Supplied records Start Marker
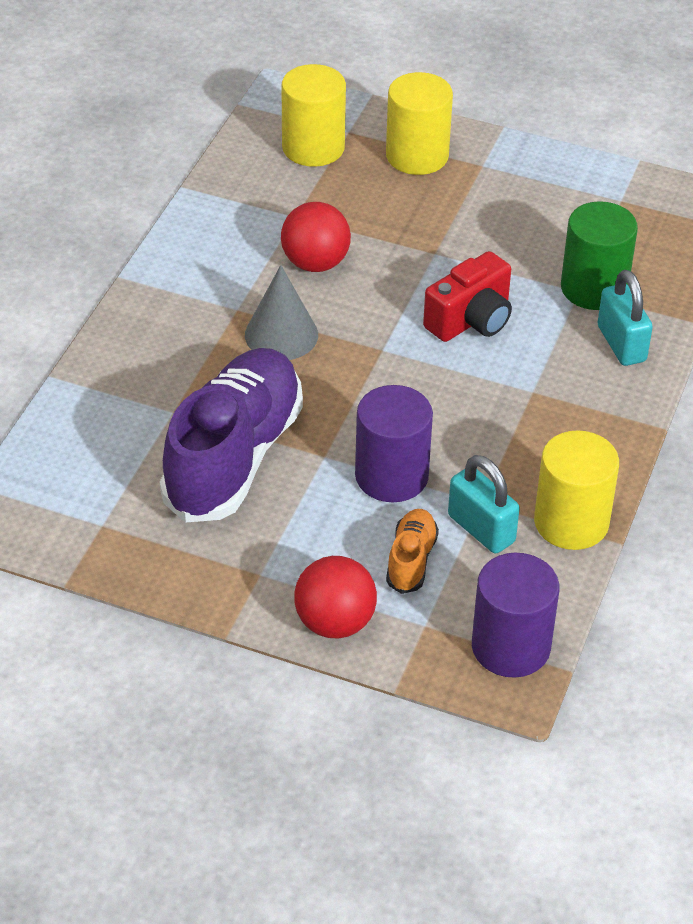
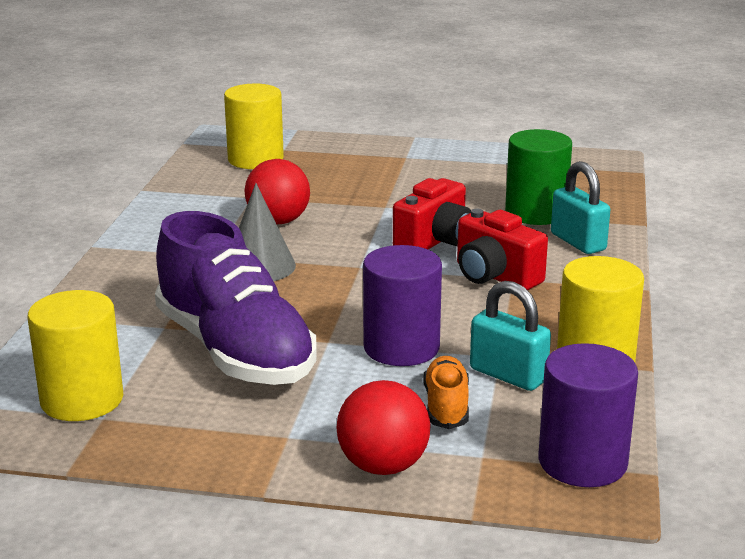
camera: 10 degrees left, 20 degrees down
purple shoe [160,348,303,522] -> purple shoe turned 135 degrees clockwise [155,211,317,385]
yellow cylinder [386,72,453,175] -> yellow cylinder moved to [28,290,123,421]
none -> red camera [457,209,548,290]

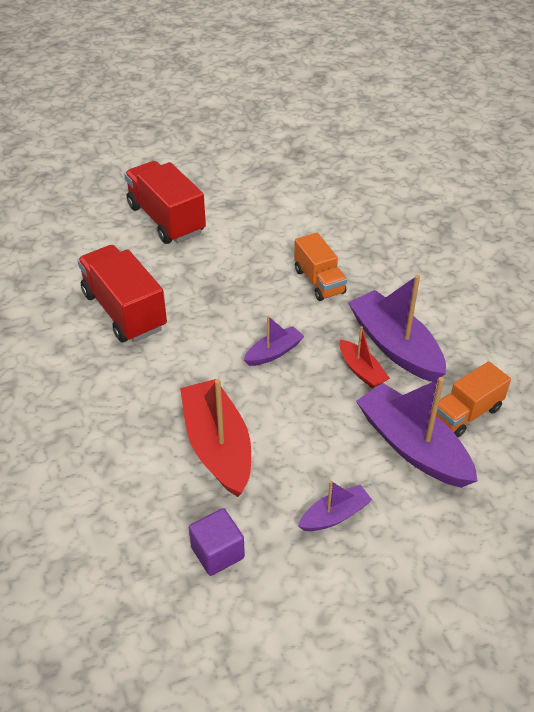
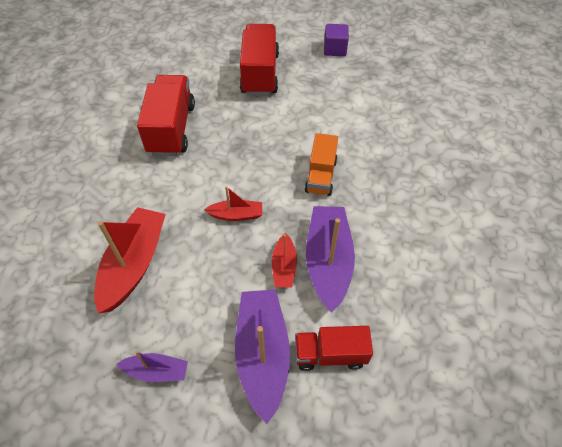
camera: 35 degrees right, 10 degrees up
purple cube [189,508,245,576] -> purple cube moved to [324,24,349,56]
purple boat [244,316,304,366] -> red boat [204,186,262,221]
orange truck [436,361,511,437] -> red truck [295,326,373,371]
Supplied records End Marker
> _To do_: Which lines above hold the string "camera"? Please copy all of them.

> _Solution to the exercise_:
camera: 10 degrees left, 20 degrees down
none -> red camera [457,209,548,290]
camera: 35 degrees right, 10 degrees up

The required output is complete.